(Required work): Give back all of the data exactly, with every picture omitted.

[Object change listings]

○ ○ ○ ○ ○ ○ ○

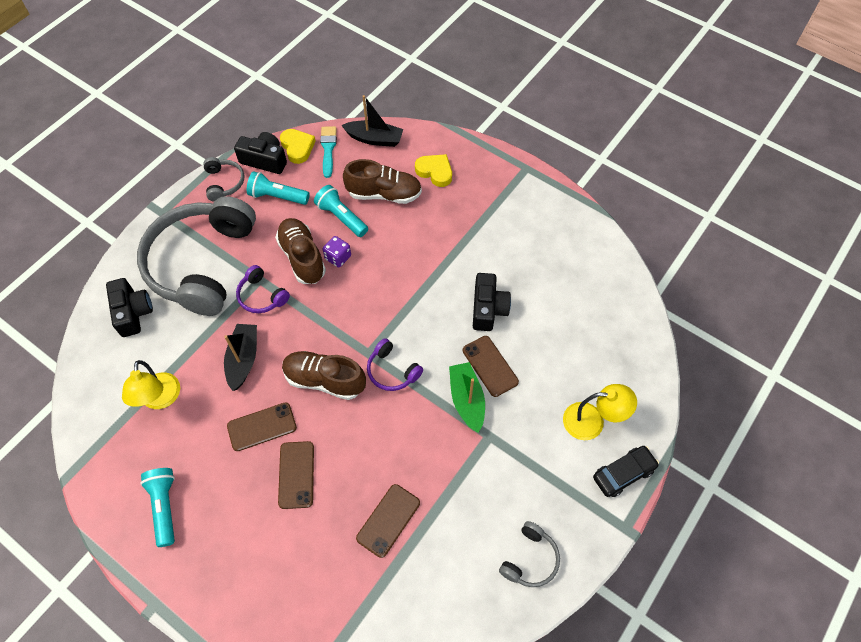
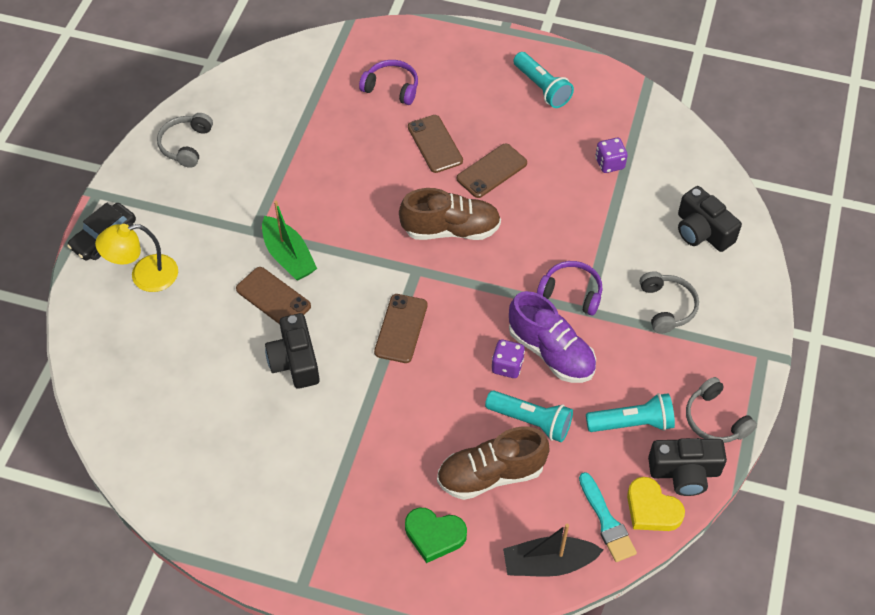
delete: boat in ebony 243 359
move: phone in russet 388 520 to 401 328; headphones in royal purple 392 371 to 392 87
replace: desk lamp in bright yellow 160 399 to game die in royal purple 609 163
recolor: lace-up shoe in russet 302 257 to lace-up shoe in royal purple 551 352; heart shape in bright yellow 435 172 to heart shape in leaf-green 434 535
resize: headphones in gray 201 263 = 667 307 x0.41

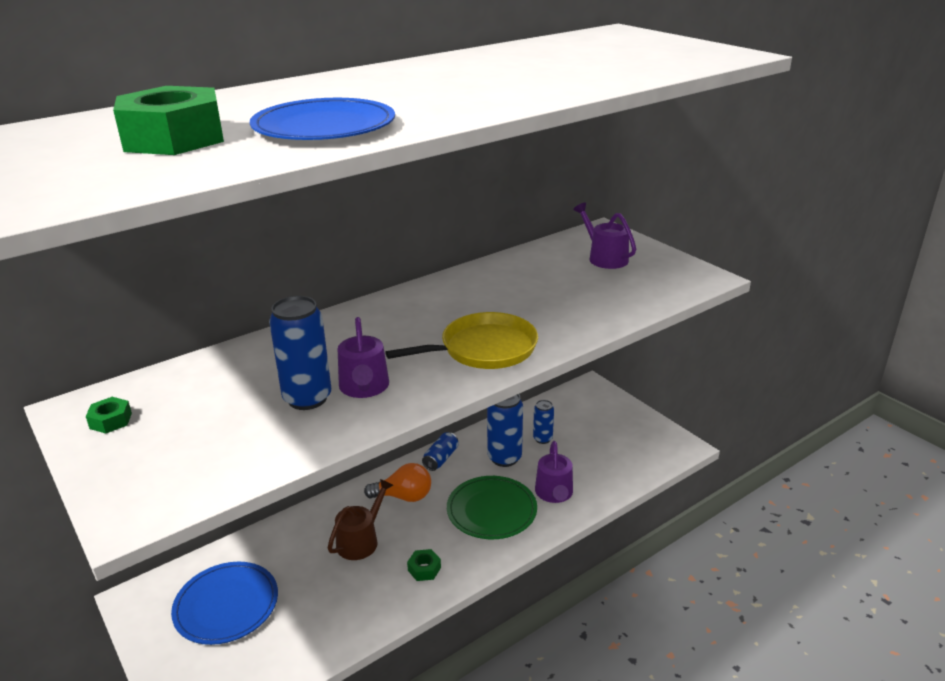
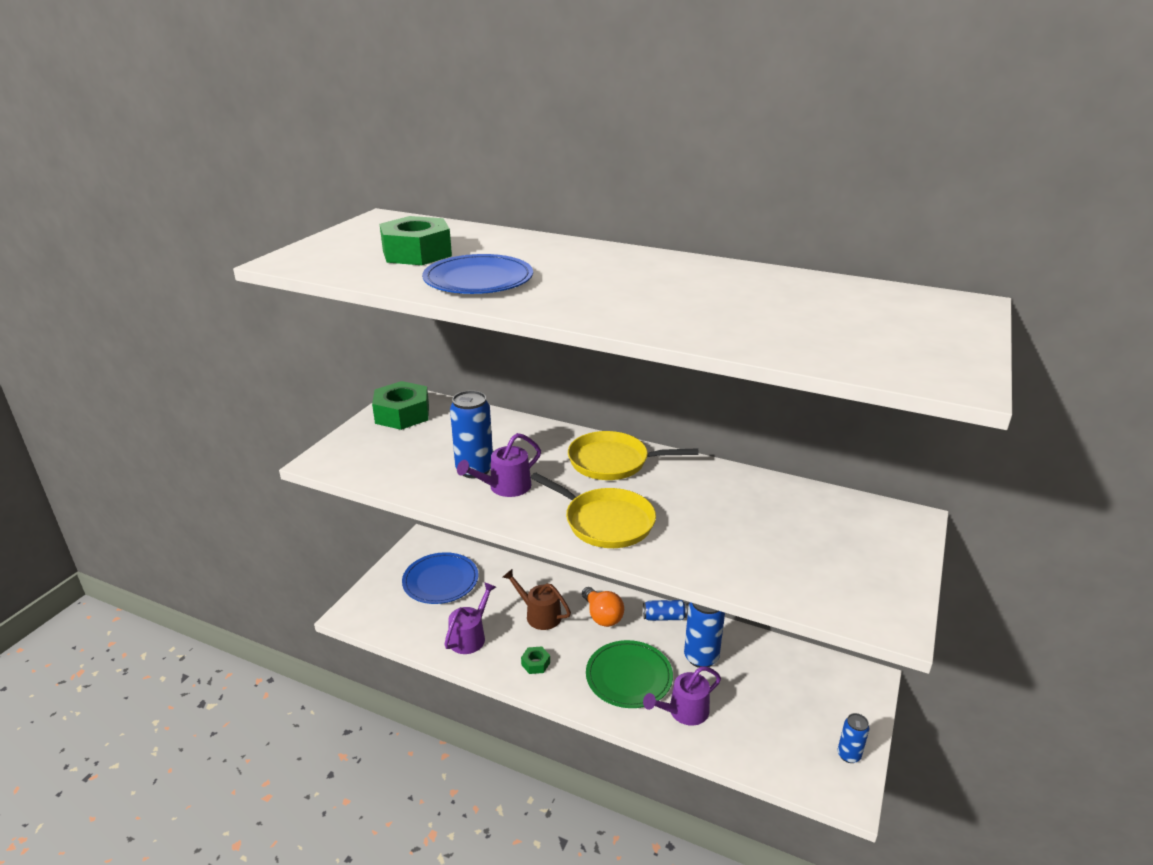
insert: pan in bright yellow 613 461
move: soda can in cobalt 542 439 to 848 755; watering can in royal purple 605 258 to 470 637
rotate: watering can in russet 361 540 = 539 615 150 degrees counterclockwise
resize: hexagon nut in leaf-green 110 421 = 402 414 x2.16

○ ○ ○ ○ ○ ○ ○

(Exercise result):
delete: boat in ebony 243 359
move: phone in russet 388 520 to 401 328; headphones in royal purple 392 371 to 392 87
replace: desk lamp in bright yellow 160 399 to game die in royal purple 609 163
recolor: lace-up shoe in russet 302 257 to lace-up shoe in royal purple 551 352; heart shape in bright yellow 435 172 to heart shape in leaf-green 434 535
resize: headphones in gray 201 263 = 667 307 x0.41

insert: pan in bright yellow 613 461
move: soda can in cobalt 542 439 to 848 755; watering can in royal purple 605 258 to 470 637
rotate: watering can in russet 361 540 = 539 615 150 degrees counterclockwise
resize: hexagon nut in leaf-green 110 421 = 402 414 x2.16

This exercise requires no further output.